Content starts

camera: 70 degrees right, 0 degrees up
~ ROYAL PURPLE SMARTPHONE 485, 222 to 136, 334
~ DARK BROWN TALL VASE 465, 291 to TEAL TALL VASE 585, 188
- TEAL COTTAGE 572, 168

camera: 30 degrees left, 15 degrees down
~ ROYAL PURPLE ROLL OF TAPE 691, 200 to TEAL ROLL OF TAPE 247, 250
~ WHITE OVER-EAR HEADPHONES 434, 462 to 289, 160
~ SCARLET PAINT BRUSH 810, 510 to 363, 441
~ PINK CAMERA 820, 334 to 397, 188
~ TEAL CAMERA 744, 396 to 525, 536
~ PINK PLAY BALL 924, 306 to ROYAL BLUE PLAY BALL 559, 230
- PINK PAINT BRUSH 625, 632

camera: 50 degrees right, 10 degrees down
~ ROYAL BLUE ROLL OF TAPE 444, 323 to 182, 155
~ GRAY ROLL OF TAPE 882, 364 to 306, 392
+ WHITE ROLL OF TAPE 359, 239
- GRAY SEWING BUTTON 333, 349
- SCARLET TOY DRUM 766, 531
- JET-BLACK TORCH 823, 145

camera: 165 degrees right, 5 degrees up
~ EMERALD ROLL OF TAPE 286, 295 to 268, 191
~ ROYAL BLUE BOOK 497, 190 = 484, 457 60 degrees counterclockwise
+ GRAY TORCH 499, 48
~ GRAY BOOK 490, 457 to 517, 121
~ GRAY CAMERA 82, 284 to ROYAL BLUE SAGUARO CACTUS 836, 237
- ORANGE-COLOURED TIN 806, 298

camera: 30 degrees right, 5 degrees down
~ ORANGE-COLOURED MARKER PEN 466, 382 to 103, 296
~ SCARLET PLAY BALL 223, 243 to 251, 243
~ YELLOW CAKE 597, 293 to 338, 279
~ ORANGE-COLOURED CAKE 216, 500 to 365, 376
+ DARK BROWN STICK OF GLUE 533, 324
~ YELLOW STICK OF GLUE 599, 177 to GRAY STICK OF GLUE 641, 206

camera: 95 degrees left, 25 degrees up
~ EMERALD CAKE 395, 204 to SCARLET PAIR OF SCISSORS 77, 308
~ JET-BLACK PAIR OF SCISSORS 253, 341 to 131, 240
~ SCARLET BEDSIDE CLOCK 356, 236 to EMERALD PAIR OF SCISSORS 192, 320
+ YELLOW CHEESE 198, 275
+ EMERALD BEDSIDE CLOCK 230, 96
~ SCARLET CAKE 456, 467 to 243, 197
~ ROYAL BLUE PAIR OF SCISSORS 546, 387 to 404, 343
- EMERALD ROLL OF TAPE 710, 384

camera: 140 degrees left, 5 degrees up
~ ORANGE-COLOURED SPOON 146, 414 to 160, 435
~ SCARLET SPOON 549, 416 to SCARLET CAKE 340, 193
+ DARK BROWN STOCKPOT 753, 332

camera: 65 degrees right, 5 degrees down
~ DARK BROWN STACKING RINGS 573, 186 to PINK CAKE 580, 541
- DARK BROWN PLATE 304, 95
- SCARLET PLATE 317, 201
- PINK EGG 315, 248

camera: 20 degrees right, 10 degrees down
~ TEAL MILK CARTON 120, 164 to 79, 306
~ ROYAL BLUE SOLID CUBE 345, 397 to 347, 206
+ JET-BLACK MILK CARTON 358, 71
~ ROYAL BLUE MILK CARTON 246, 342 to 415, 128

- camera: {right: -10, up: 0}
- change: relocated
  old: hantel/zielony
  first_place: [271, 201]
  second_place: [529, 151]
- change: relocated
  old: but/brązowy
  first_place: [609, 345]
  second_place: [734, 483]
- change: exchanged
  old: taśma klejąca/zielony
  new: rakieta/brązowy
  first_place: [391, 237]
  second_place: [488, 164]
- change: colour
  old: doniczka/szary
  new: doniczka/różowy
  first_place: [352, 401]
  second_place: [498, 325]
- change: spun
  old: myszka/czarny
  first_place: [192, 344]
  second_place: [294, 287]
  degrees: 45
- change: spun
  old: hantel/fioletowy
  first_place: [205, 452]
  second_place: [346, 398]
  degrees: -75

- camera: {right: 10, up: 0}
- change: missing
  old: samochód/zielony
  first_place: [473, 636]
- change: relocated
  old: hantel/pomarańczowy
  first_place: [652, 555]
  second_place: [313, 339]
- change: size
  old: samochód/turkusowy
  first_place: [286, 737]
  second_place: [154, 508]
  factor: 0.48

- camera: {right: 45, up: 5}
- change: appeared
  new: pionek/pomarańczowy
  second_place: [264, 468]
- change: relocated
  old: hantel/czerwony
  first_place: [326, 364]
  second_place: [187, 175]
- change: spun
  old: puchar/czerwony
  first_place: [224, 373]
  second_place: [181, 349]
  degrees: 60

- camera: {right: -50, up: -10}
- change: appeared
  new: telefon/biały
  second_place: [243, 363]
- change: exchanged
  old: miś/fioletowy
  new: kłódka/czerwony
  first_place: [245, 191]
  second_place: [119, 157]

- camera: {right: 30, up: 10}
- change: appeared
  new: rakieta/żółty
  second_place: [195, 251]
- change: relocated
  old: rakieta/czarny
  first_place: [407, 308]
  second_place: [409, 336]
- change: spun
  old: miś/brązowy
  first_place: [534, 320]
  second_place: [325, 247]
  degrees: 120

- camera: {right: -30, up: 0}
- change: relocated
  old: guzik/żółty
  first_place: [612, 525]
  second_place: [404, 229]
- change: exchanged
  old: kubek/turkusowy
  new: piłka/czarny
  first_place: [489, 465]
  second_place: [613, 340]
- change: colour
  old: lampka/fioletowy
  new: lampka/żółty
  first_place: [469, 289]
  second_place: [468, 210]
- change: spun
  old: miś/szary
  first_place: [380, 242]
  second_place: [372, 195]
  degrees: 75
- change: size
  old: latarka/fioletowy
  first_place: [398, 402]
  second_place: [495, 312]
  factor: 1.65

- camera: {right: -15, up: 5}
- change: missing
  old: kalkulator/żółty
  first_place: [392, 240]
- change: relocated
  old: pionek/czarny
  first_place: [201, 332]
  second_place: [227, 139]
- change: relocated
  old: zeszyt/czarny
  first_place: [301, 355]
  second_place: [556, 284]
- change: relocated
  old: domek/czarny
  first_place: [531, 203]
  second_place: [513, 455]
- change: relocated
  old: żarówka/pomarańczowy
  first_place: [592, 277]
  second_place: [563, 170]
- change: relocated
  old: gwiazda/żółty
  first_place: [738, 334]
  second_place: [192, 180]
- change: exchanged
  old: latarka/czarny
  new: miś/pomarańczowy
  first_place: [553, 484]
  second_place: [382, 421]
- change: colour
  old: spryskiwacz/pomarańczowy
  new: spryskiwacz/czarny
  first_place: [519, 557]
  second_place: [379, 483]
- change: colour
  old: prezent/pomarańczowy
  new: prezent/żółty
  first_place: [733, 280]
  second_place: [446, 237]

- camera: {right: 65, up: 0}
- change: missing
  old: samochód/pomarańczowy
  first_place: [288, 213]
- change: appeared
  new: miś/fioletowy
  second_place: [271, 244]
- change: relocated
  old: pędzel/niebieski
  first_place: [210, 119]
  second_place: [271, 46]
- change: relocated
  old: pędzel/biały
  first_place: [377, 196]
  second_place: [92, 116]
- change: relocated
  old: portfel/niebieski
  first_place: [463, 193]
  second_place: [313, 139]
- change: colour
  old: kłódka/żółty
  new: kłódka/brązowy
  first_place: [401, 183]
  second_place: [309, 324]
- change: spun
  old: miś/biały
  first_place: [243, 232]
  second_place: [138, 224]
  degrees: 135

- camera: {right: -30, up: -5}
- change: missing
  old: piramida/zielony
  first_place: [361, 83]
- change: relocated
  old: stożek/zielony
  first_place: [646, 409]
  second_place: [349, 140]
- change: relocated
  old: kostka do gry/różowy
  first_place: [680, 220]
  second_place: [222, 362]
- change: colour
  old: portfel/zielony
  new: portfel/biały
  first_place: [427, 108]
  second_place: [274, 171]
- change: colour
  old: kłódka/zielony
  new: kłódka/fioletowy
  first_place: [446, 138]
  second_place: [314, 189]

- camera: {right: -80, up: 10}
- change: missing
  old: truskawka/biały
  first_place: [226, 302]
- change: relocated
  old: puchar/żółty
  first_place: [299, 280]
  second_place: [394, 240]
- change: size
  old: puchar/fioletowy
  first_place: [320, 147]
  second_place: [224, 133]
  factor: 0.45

Content ends

**Exercise**
What you retype should run from the first line of the entries above through the line containing "VASE 585, 188", exactly and in full.

**Reply to the task**
camera: 70 degrees right, 0 degrees up
~ ROYAL PURPLE SMARTPHONE 485, 222 to 136, 334
~ DARK BROWN TALL VASE 465, 291 to TEAL TALL VASE 585, 188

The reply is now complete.